*Records to process:*
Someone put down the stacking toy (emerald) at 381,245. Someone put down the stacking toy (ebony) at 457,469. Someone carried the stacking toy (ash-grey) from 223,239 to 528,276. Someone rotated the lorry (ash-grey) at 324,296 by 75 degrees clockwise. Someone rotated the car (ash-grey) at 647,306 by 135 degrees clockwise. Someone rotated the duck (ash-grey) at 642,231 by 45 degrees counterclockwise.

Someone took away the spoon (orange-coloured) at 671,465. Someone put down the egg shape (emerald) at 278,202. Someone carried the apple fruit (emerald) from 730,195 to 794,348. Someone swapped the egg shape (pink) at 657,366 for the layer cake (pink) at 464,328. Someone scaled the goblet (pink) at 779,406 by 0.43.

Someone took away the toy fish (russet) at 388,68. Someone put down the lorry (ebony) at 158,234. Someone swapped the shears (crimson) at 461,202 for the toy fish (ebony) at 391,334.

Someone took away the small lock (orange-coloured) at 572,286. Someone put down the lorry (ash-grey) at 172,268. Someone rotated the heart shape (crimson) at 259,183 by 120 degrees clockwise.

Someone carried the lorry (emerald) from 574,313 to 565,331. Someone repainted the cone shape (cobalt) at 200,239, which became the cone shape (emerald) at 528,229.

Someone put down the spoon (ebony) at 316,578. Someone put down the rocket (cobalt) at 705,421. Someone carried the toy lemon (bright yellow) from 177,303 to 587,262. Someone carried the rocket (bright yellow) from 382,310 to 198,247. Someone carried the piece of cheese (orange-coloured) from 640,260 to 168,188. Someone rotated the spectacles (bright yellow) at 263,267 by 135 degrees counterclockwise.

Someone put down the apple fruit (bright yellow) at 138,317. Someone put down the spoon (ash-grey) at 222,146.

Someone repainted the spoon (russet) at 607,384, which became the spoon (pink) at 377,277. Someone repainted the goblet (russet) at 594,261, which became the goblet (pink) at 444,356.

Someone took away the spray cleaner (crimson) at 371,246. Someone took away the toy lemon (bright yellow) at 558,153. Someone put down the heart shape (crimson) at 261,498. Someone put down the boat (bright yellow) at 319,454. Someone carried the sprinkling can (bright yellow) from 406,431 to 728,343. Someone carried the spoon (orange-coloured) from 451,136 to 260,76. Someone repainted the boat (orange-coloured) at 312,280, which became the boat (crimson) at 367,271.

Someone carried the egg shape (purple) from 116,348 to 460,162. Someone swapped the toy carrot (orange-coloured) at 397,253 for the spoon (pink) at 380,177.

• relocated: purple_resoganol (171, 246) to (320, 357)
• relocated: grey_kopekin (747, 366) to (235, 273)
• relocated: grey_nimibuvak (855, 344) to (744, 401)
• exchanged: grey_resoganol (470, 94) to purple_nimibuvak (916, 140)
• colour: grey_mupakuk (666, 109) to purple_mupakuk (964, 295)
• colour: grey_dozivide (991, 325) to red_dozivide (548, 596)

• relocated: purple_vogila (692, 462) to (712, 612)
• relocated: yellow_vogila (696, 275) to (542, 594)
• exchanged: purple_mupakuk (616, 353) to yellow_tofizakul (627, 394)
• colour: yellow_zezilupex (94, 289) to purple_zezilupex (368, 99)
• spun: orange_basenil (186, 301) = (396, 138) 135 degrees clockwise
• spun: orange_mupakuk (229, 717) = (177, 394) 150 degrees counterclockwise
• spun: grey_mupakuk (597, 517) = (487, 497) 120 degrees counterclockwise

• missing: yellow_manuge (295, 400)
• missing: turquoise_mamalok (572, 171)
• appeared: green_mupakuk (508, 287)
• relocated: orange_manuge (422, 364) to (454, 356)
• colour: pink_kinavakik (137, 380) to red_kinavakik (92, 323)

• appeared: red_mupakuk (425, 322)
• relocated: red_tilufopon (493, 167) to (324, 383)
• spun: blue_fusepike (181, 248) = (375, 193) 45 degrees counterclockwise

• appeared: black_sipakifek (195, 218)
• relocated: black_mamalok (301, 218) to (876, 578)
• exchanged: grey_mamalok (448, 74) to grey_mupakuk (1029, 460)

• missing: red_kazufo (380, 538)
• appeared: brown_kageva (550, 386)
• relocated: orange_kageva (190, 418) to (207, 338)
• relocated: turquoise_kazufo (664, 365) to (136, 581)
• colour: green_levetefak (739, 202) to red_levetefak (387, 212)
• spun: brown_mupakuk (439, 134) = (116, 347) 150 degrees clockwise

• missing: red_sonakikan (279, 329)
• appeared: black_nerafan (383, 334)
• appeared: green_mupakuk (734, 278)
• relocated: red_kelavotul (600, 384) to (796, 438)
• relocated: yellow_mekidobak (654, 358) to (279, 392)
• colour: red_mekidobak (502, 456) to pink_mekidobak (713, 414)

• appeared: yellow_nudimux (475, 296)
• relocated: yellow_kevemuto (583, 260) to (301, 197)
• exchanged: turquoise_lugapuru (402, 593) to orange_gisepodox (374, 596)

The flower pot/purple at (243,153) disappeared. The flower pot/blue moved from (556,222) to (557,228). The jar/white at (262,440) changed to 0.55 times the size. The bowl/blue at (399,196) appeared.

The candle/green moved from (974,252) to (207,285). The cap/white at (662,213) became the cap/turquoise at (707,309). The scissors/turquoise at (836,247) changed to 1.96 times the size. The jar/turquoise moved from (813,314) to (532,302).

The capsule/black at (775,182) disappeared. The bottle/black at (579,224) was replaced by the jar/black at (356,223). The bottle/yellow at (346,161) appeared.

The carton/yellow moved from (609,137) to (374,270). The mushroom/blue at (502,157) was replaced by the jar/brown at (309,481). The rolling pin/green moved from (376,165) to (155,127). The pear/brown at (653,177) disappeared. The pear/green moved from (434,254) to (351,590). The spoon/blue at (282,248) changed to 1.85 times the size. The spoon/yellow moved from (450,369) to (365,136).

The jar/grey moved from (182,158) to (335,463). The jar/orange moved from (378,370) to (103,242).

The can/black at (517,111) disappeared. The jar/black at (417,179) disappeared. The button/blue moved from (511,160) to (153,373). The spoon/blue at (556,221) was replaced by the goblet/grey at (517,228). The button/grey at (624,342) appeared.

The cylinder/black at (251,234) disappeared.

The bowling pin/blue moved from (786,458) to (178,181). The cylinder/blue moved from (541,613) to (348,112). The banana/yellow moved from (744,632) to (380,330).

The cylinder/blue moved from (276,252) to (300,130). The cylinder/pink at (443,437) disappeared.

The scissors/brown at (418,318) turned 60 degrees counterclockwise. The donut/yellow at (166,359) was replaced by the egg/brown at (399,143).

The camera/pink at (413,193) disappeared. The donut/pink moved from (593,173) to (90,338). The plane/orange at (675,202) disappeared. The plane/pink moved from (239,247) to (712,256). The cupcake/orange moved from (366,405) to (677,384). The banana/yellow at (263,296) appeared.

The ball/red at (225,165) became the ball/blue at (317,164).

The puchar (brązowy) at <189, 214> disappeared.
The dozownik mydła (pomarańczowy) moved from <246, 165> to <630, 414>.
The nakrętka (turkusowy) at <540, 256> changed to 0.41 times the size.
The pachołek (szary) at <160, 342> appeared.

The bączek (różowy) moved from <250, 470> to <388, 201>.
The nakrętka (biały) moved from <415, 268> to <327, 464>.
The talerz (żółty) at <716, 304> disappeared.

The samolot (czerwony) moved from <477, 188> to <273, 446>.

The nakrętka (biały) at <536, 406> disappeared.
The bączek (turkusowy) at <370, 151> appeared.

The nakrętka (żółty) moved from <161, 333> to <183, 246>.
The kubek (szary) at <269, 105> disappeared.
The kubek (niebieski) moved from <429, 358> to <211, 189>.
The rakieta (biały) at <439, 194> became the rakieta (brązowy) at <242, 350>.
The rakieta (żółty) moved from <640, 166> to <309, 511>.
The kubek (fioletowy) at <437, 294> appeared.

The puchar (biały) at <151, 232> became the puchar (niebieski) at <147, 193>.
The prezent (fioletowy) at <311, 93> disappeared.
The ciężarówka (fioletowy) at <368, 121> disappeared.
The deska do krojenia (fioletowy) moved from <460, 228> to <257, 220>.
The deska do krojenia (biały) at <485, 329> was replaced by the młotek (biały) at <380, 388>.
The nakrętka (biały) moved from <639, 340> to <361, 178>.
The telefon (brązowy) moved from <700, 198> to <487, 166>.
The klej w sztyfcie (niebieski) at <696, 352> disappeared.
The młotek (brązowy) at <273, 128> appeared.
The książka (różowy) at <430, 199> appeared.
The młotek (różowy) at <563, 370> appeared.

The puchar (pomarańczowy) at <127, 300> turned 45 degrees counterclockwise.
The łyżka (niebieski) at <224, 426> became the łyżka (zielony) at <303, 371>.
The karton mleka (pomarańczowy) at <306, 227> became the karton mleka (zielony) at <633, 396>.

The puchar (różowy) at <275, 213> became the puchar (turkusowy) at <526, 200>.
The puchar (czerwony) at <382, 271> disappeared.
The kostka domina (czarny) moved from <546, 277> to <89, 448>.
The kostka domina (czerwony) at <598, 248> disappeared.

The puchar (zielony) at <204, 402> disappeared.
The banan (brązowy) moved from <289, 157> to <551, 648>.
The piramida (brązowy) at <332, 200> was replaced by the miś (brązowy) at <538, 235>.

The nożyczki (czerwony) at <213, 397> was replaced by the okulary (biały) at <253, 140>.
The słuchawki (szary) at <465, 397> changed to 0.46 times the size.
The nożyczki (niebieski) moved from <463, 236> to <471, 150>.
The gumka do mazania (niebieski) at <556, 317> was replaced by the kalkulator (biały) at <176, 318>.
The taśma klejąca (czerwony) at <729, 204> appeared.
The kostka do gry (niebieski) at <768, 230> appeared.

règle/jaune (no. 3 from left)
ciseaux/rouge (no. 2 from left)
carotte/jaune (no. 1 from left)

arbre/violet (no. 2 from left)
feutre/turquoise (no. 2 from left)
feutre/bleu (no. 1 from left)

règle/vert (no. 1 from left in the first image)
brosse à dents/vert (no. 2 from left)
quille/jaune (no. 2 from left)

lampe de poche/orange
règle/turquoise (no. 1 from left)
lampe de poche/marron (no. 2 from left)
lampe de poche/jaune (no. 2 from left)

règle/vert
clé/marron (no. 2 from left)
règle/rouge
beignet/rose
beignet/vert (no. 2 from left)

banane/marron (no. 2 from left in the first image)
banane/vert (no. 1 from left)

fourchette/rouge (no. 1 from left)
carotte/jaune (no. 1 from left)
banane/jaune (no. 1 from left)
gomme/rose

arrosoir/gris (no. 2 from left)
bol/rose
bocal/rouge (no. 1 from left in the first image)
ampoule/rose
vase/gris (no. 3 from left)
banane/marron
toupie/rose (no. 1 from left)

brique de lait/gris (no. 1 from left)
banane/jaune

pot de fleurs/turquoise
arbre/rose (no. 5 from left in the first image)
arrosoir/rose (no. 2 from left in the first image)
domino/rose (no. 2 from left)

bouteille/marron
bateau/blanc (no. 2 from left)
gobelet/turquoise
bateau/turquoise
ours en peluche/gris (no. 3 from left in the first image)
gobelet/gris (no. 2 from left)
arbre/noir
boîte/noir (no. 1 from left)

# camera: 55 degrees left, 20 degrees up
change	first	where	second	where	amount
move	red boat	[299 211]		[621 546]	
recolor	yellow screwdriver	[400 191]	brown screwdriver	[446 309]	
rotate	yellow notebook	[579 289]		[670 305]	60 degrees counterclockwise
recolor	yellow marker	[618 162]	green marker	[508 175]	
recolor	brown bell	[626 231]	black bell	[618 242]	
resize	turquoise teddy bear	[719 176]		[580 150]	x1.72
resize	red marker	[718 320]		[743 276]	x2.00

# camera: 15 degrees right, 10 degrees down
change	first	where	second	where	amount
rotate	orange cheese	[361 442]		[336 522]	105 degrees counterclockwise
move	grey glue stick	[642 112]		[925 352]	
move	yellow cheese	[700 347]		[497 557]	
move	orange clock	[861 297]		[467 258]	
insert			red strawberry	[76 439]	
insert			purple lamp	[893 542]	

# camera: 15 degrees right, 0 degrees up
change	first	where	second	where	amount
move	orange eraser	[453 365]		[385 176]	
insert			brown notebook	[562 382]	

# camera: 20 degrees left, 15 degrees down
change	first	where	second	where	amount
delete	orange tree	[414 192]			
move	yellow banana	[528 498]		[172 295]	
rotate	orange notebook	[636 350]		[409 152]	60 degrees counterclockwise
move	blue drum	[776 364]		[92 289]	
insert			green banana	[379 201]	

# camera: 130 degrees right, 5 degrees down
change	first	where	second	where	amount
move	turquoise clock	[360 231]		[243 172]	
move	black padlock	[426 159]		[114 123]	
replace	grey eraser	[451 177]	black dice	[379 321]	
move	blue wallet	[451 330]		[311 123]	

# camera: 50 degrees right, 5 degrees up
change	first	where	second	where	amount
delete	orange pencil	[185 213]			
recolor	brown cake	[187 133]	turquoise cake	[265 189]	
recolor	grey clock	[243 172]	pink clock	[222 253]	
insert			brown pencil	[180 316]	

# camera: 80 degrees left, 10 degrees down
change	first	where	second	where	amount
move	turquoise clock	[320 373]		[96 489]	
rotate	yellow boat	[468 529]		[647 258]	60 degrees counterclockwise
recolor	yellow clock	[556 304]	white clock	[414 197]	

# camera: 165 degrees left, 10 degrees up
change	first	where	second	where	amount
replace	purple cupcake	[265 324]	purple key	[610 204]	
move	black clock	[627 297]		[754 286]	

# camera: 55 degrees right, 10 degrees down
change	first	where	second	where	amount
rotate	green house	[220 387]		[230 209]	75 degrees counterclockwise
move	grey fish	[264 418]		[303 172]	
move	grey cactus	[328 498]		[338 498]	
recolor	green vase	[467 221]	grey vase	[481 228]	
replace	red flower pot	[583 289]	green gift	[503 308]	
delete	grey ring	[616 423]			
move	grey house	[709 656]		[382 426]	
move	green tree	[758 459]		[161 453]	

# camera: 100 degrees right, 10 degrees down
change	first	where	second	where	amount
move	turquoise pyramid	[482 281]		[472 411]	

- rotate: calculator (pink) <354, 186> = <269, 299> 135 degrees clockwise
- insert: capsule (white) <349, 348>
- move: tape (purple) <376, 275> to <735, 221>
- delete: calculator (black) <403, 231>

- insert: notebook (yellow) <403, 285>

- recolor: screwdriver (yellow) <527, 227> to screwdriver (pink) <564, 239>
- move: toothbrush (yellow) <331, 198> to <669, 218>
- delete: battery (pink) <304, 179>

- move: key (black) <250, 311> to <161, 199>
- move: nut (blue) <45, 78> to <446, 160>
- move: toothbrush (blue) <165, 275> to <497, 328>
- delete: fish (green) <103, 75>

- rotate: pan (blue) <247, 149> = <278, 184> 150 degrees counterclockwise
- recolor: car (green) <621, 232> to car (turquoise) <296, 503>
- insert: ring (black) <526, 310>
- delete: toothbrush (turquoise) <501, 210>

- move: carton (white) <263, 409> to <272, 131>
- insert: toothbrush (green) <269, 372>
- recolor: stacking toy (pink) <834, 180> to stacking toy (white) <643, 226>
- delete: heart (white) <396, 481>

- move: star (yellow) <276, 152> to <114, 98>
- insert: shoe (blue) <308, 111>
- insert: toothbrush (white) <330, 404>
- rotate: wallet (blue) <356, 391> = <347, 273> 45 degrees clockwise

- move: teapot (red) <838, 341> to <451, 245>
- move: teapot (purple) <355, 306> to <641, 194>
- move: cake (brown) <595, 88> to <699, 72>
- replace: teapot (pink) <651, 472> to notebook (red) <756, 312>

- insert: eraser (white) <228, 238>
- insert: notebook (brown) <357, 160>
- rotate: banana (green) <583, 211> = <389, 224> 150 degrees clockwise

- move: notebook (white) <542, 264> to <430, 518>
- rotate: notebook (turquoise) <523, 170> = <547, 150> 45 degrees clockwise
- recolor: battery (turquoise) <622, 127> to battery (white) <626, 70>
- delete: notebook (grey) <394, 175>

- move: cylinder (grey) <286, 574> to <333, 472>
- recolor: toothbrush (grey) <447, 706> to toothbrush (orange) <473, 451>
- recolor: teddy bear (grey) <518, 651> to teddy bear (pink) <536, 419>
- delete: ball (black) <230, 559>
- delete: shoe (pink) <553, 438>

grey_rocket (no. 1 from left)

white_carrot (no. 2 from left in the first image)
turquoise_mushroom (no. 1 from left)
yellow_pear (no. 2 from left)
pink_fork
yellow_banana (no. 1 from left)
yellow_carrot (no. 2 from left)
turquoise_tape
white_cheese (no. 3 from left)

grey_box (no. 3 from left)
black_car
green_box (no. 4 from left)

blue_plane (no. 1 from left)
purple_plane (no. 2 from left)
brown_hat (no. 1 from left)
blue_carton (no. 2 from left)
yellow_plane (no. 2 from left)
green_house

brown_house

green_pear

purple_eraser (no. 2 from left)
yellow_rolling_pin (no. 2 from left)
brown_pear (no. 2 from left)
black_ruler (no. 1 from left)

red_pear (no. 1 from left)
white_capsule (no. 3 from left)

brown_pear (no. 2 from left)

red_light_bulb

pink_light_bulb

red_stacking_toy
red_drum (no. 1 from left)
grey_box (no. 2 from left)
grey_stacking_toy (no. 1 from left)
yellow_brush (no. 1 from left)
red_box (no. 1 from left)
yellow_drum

*What to produce:*
Take the lines above from the one containing "The puchar (brązowy)" to the one containing "The nakrętka (turkusowy)" and retype them exactly, both ends included, with nothing added.

*Task solution:*
The puchar (brązowy) at <189, 214> disappeared.
The dozownik mydła (pomarańczowy) moved from <246, 165> to <630, 414>.
The nakrętka (turkusowy) at <540, 256> changed to 0.41 times the size.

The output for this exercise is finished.